#### DATA SHOWN ####
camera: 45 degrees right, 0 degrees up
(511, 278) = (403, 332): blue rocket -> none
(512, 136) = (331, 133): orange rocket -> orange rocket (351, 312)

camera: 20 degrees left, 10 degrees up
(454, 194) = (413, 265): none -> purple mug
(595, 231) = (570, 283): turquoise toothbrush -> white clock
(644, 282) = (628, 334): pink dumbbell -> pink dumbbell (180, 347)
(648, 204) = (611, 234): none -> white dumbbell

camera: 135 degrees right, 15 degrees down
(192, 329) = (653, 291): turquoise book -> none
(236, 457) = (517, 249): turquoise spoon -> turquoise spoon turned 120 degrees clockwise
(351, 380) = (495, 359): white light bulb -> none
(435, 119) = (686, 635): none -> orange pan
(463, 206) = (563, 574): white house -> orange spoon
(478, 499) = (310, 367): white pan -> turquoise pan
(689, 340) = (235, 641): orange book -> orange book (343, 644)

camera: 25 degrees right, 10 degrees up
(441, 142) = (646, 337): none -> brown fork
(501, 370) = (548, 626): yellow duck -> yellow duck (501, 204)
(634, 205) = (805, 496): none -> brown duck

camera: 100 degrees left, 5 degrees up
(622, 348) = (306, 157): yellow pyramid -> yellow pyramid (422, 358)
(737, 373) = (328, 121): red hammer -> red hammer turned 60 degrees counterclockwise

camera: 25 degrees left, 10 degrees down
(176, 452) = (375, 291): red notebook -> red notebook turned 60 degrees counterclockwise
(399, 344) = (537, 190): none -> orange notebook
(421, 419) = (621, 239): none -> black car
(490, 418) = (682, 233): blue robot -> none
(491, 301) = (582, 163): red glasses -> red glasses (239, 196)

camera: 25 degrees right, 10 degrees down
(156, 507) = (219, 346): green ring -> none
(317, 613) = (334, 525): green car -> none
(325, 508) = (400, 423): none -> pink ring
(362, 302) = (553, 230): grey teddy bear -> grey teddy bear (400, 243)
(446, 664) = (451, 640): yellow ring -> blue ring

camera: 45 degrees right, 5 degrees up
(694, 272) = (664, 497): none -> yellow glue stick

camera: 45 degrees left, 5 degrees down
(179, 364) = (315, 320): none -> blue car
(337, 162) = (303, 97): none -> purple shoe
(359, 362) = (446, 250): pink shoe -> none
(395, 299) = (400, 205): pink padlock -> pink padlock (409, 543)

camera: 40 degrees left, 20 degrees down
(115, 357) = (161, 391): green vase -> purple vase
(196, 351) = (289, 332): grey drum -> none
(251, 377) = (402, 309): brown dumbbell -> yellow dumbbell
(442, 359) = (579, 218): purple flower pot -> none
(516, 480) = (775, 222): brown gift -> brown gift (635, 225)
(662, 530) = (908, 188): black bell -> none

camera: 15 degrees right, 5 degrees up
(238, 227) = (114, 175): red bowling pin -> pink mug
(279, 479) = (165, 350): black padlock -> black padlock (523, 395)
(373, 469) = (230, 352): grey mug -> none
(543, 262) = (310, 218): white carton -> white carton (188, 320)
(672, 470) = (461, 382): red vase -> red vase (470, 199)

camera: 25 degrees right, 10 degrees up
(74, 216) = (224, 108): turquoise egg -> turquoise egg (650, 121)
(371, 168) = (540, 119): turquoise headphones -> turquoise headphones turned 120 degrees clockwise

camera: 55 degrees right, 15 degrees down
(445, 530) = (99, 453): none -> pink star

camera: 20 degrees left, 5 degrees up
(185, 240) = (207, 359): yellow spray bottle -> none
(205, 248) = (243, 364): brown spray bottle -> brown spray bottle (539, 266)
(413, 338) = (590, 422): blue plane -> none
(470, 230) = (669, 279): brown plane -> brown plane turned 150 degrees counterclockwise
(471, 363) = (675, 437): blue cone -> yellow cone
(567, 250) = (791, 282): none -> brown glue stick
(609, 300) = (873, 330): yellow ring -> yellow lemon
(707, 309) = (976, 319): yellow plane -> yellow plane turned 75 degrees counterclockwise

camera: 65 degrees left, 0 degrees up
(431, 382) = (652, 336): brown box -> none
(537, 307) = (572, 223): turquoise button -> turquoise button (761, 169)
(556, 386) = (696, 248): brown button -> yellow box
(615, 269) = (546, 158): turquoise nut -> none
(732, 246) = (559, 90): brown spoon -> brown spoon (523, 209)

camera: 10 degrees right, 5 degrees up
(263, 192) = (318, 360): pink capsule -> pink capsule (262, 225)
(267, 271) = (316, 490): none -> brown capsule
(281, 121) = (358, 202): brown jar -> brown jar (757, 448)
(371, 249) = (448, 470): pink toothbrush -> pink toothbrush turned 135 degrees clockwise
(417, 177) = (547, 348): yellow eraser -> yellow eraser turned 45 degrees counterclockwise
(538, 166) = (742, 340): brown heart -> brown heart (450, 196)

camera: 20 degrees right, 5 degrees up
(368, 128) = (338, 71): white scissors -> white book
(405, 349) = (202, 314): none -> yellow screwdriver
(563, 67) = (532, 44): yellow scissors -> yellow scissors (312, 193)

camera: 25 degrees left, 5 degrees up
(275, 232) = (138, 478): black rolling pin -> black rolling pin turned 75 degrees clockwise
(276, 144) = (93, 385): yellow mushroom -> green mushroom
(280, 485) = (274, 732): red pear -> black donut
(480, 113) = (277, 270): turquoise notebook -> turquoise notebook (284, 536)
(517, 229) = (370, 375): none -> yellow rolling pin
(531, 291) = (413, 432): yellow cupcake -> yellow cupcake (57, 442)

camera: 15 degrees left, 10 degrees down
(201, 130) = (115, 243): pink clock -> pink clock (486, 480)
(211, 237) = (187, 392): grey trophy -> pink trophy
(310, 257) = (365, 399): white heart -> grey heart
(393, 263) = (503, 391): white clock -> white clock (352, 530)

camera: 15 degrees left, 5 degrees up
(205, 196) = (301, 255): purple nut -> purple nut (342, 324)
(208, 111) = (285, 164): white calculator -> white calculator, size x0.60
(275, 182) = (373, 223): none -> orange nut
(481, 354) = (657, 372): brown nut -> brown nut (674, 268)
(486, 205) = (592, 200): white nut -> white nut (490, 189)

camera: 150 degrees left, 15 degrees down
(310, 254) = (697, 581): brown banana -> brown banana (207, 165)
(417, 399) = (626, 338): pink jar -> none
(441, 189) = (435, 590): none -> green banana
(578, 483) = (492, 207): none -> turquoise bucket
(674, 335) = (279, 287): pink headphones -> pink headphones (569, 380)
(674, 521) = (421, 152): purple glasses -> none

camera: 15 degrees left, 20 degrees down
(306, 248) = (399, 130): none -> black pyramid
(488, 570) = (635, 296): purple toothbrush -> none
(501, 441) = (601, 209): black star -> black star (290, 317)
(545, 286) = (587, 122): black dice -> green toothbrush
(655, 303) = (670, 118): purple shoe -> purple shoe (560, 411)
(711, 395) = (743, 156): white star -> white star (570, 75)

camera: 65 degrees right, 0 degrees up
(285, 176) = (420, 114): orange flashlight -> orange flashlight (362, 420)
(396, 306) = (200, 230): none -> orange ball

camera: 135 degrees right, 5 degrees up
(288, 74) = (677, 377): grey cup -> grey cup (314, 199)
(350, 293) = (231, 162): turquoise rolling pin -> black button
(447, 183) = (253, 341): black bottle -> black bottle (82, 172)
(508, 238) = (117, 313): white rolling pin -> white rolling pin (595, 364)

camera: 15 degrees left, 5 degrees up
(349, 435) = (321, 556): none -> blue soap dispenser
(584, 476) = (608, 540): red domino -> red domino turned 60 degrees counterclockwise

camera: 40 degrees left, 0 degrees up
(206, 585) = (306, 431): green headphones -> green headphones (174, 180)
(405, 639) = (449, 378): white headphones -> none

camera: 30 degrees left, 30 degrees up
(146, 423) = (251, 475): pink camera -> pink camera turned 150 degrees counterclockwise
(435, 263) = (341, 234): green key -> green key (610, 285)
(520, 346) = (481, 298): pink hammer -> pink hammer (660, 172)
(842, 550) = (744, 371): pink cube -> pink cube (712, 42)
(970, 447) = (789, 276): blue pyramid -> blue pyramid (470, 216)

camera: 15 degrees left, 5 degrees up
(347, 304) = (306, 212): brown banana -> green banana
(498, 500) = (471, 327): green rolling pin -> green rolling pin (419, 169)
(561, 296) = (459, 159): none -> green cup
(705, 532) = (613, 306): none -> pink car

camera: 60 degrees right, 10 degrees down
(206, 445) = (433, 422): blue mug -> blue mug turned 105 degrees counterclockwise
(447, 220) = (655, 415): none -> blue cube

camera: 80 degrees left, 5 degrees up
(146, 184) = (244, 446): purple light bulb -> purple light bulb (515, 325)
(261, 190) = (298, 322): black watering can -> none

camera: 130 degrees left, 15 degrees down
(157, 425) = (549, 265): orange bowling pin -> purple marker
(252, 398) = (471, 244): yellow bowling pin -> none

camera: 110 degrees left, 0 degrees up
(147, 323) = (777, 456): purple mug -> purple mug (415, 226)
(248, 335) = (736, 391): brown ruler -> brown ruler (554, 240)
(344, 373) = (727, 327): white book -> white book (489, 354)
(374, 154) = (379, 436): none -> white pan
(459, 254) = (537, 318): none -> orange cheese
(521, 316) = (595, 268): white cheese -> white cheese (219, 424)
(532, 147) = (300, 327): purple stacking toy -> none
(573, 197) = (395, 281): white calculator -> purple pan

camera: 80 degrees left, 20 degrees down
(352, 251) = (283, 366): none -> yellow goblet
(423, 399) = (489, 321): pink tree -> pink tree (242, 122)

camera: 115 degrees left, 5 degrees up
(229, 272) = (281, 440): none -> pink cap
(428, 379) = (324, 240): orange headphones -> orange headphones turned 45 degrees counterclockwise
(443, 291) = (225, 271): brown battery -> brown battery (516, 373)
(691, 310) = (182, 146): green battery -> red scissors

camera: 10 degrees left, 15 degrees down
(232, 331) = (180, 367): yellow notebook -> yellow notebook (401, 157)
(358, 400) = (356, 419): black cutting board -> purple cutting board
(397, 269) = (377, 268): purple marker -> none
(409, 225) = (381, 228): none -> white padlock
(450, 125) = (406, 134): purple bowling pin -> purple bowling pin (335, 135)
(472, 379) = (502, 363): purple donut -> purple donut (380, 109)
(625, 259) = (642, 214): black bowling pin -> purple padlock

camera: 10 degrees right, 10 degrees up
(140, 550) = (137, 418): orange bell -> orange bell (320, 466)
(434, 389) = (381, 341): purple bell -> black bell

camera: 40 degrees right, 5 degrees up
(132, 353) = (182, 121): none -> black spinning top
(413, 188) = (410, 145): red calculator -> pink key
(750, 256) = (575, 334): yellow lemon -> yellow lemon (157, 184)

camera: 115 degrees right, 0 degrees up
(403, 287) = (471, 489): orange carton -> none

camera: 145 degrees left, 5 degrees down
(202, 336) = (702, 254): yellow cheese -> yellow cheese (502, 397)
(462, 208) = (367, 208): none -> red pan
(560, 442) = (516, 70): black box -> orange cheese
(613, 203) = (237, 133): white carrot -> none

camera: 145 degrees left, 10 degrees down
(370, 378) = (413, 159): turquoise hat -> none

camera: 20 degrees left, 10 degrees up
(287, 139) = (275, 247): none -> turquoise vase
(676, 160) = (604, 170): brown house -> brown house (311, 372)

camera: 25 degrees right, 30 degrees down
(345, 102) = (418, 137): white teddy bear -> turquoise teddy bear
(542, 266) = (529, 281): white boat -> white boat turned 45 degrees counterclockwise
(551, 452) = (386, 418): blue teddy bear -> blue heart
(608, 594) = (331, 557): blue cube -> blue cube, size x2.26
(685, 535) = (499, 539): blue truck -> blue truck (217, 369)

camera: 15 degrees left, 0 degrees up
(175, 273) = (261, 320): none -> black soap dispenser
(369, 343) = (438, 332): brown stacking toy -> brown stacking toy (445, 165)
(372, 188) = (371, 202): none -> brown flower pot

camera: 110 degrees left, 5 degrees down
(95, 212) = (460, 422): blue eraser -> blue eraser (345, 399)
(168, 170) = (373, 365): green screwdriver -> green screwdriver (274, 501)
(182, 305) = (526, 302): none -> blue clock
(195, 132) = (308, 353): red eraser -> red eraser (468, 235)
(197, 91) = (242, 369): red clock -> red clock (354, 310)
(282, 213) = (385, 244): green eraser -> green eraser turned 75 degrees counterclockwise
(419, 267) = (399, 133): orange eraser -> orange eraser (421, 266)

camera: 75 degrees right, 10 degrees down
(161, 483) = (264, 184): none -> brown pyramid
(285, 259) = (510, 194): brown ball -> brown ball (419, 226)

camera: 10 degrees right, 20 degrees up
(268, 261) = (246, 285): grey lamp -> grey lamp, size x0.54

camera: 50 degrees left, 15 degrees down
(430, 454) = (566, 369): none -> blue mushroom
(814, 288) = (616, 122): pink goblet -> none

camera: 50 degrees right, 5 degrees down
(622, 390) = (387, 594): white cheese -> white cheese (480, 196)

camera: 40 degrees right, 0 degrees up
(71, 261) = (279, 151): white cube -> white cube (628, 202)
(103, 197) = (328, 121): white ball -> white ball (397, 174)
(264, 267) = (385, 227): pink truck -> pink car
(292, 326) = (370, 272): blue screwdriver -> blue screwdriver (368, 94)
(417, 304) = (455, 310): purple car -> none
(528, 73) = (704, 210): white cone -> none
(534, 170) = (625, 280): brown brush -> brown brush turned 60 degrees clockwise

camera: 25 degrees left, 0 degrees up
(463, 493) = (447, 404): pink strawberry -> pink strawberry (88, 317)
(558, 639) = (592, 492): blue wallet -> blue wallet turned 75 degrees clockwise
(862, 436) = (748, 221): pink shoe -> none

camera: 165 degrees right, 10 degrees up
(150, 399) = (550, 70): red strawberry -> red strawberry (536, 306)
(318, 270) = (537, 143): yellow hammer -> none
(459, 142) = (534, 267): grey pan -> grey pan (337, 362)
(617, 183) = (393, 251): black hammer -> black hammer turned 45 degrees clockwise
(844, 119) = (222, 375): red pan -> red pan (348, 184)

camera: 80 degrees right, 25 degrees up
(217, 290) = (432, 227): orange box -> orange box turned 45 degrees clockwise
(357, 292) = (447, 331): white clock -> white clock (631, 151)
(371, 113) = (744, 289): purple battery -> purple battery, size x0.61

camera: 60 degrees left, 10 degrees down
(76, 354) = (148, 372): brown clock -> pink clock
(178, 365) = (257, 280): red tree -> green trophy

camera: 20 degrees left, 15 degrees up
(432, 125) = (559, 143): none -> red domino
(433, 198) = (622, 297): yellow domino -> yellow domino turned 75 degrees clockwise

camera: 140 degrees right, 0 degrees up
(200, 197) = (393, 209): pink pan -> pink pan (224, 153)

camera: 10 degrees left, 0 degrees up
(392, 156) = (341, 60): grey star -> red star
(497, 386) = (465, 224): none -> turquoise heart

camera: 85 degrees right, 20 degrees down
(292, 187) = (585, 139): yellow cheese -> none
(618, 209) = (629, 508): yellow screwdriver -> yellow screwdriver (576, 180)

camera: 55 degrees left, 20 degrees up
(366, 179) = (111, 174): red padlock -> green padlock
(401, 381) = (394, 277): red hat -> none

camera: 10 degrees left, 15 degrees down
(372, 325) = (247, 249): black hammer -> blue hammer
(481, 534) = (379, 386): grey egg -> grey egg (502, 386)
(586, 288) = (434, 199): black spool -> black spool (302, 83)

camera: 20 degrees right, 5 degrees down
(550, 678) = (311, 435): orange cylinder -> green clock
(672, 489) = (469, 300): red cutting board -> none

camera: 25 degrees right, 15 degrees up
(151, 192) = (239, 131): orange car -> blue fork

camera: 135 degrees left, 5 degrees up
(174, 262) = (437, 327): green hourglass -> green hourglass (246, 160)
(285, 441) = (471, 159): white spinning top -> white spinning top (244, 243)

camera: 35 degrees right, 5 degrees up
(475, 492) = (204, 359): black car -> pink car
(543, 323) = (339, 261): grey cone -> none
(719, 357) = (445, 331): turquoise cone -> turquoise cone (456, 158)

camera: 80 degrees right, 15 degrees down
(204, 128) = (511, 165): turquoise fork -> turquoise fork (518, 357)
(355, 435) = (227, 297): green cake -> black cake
####
● **WHAT IS NEEDED**: A word-for-word copy of the lines above from the one with "(556, 386) = (696, 248): brown" through the one with "camera: 150 degrees left, 15 degrees down", inclusive, is the only output wanted.

● **RESPONSE FOR THIS EXERCISE**:
(556, 386) = (696, 248): brown button -> yellow box
(615, 269) = (546, 158): turquoise nut -> none
(732, 246) = (559, 90): brown spoon -> brown spoon (523, 209)

camera: 10 degrees right, 5 degrees up
(263, 192) = (318, 360): pink capsule -> pink capsule (262, 225)
(267, 271) = (316, 490): none -> brown capsule
(281, 121) = (358, 202): brown jar -> brown jar (757, 448)
(371, 249) = (448, 470): pink toothbrush -> pink toothbrush turned 135 degrees clockwise
(417, 177) = (547, 348): yellow eraser -> yellow eraser turned 45 degrees counterclockwise
(538, 166) = (742, 340): brown heart -> brown heart (450, 196)

camera: 20 degrees right, 5 degrees up
(368, 128) = (338, 71): white scissors -> white book
(405, 349) = (202, 314): none -> yellow screwdriver
(563, 67) = (532, 44): yellow scissors -> yellow scissors (312, 193)

camera: 25 degrees left, 5 degrees up
(275, 232) = (138, 478): black rolling pin -> black rolling pin turned 75 degrees clockwise
(276, 144) = (93, 385): yellow mushroom -> green mushroom
(280, 485) = (274, 732): red pear -> black donut
(480, 113) = (277, 270): turquoise notebook -> turquoise notebook (284, 536)
(517, 229) = (370, 375): none -> yellow rolling pin
(531, 291) = (413, 432): yellow cupcake -> yellow cupcake (57, 442)

camera: 15 degrees left, 10 degrees down
(201, 130) = (115, 243): pink clock -> pink clock (486, 480)
(211, 237) = (187, 392): grey trophy -> pink trophy
(310, 257) = (365, 399): white heart -> grey heart
(393, 263) = (503, 391): white clock -> white clock (352, 530)

camera: 15 degrees left, 5 degrees up
(205, 196) = (301, 255): purple nut -> purple nut (342, 324)
(208, 111) = (285, 164): white calculator -> white calculator, size x0.60
(275, 182) = (373, 223): none -> orange nut
(481, 354) = (657, 372): brown nut -> brown nut (674, 268)
(486, 205) = (592, 200): white nut -> white nut (490, 189)

camera: 150 degrees left, 15 degrees down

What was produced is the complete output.